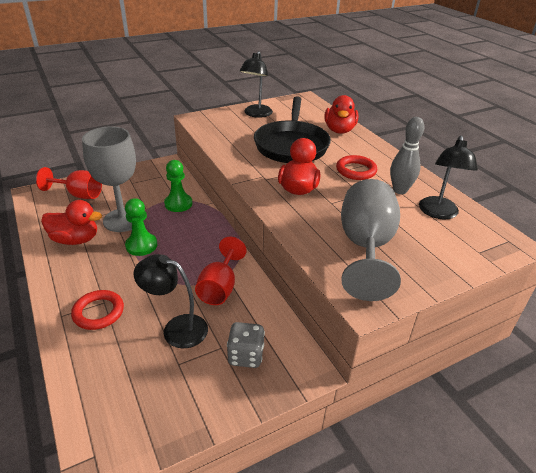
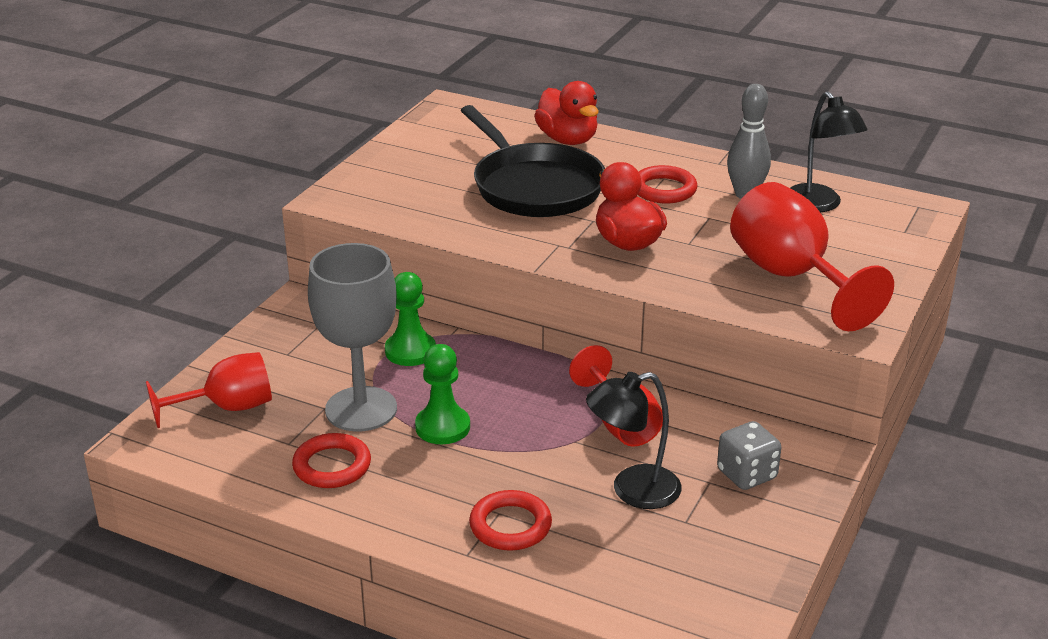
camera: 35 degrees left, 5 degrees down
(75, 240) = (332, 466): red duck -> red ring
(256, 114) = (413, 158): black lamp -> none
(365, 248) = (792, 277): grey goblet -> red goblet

**What the task asks:**
Strip the images and return the remaining data exactly.

**Written solution:**
camera: 35 degrees left, 5 degrees down
(75, 240) = (332, 466): red duck -> red ring
(256, 114) = (413, 158): black lamp -> none
(365, 248) = (792, 277): grey goblet -> red goblet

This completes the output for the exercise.